§ **What is being asked**: Copy out the lines beginning at the one with "op=repainted; was=dark_brown_doughnut; now=violet_doughnut;" and ending at the last line of the data, both included; pictures stay out.

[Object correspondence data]

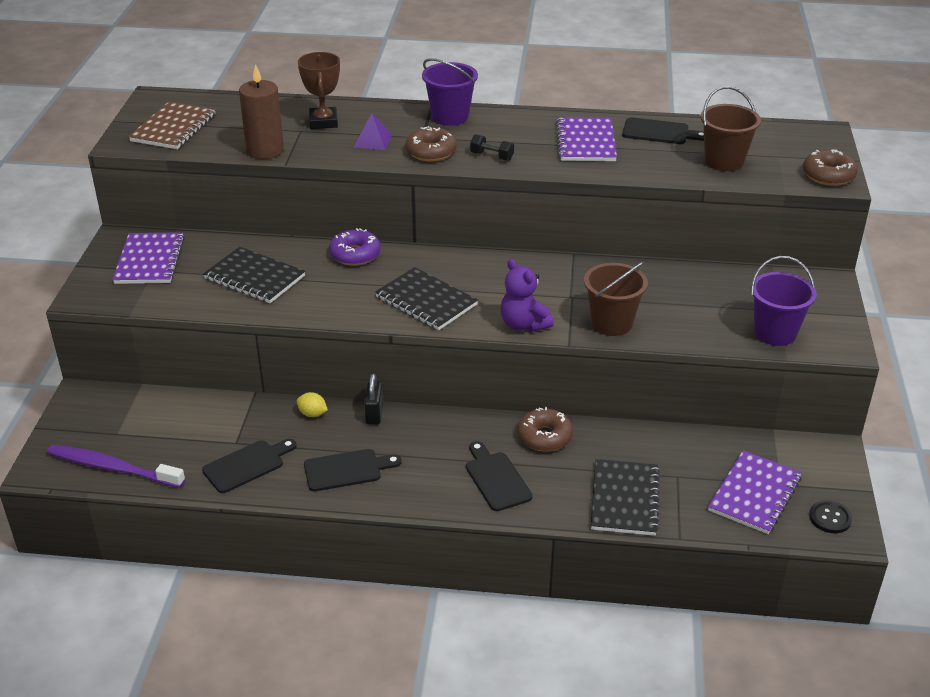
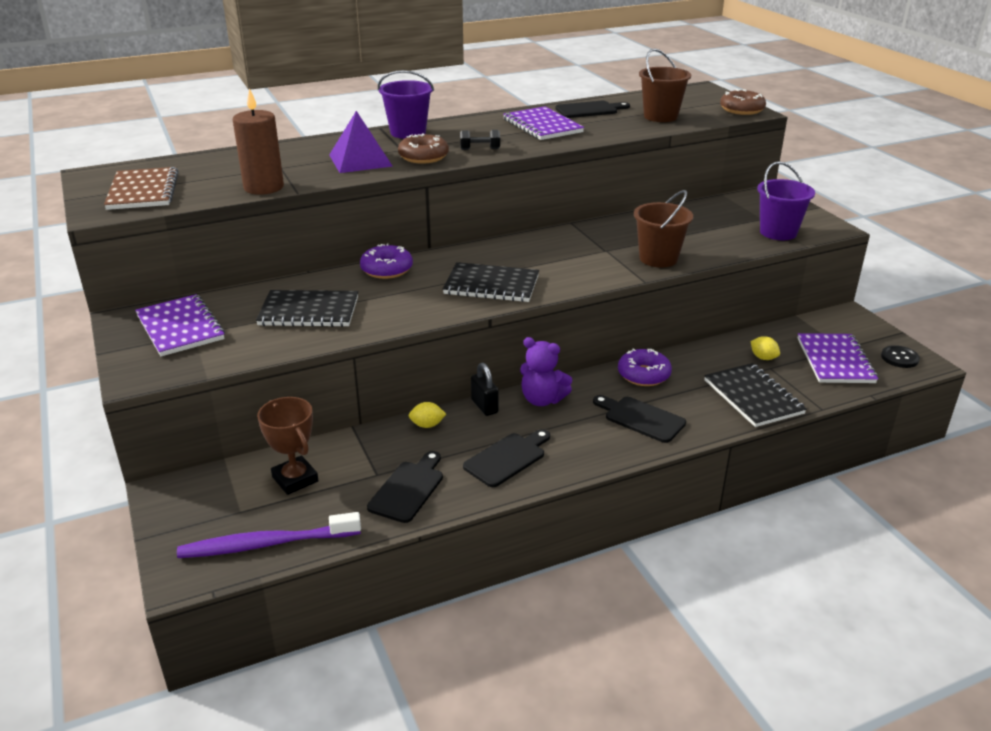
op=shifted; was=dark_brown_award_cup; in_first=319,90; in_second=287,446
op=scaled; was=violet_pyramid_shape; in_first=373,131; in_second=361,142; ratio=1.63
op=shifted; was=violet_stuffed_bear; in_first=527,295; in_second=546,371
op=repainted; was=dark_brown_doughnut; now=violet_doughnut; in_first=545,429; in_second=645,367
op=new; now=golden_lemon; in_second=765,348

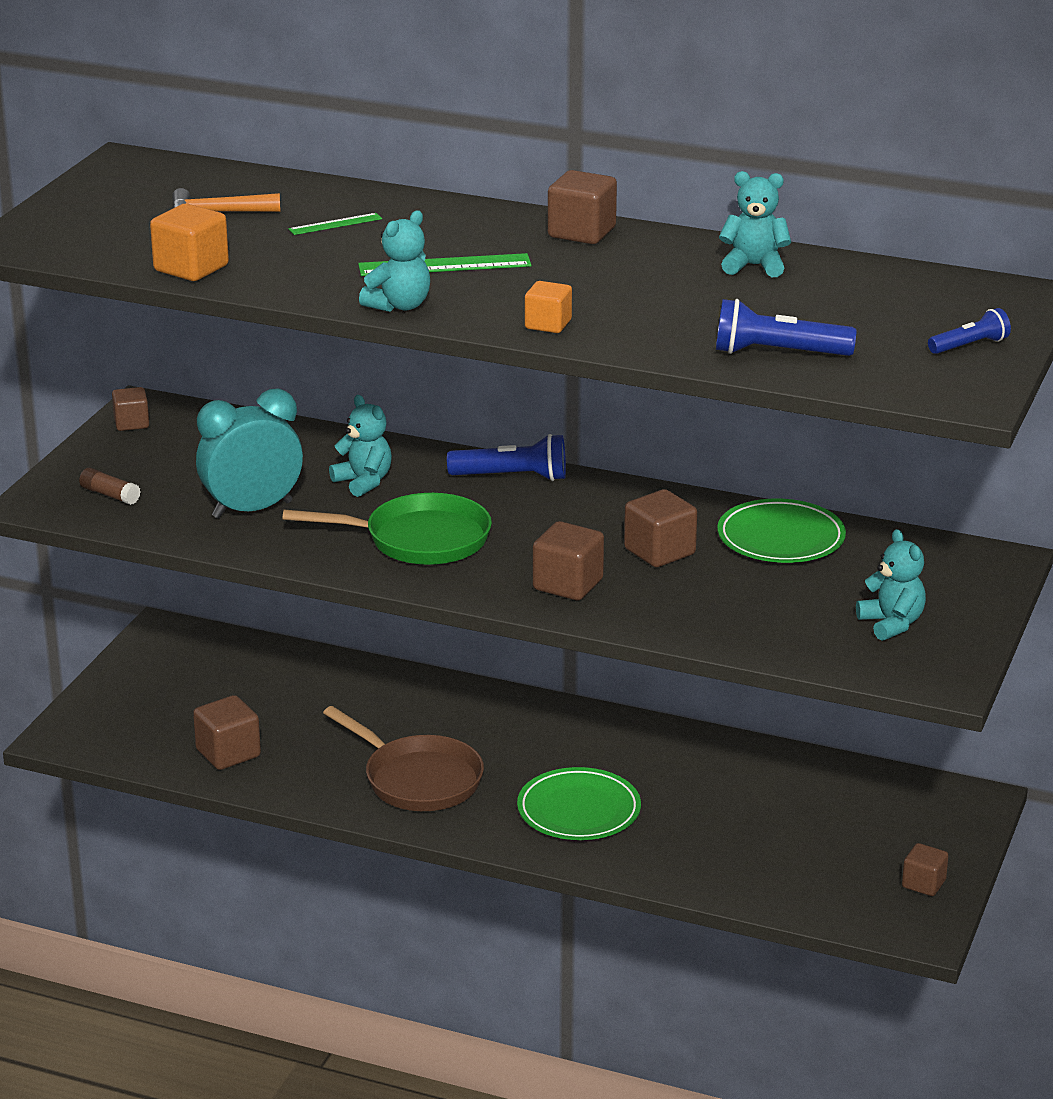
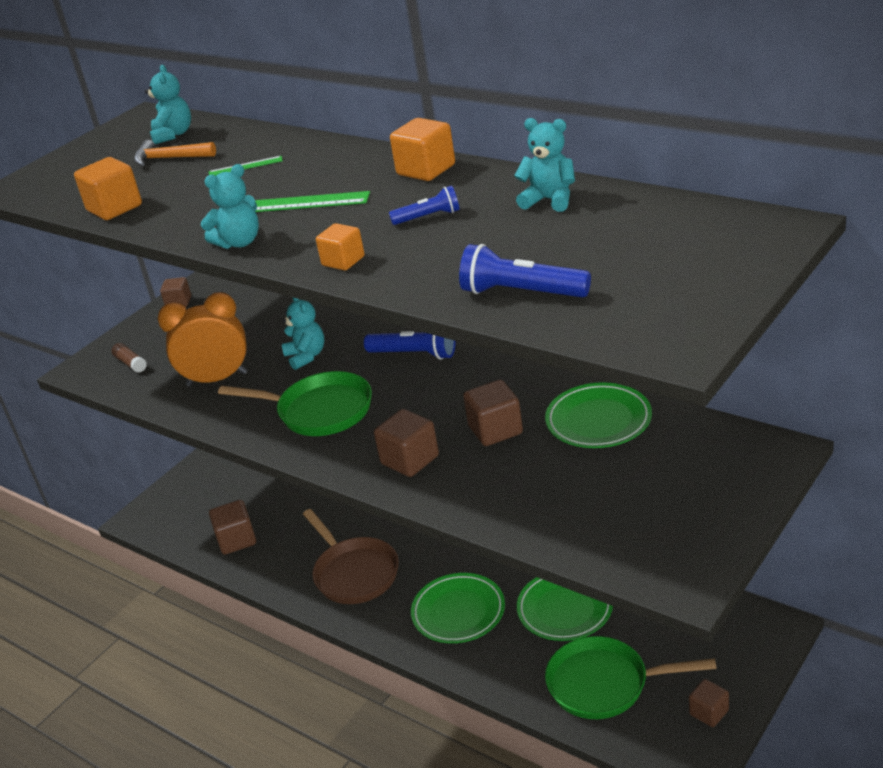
op=repainted; was=turquoise_bedside_clock; now=bright_orange_bedside_clock; in_first=249,453; in_second=202,339
op=repainted; was=dark_brown_cube; now=bright_orange_cube; in_first=582,207; in_second=422,149
op=shifted; was=turquoise_stuffed_bear; in_first=891,585; in_second=168,104
op=shifted; was=blue_torch; in_first=969,331; in_second=424,205
op=new; now=emerald_flat_dish; in_second=565,609
op=new; now=emerald_skillet; in_second=631,677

§ **Reply**:
op=repainted; was=dark_brown_doughnut; now=violet_doughnut; in_first=545,429; in_second=645,367
op=new; now=golden_lemon; in_second=765,348

op=repainted; was=turquoise_bedside_clock; now=bright_orange_bedside_clock; in_first=249,453; in_second=202,339
op=repainted; was=dark_brown_cube; now=bright_orange_cube; in_first=582,207; in_second=422,149
op=shifted; was=turquoise_stuffed_bear; in_first=891,585; in_second=168,104
op=shifted; was=blue_torch; in_first=969,331; in_second=424,205
op=new; now=emerald_flat_dish; in_second=565,609
op=new; now=emerald_skillet; in_second=631,677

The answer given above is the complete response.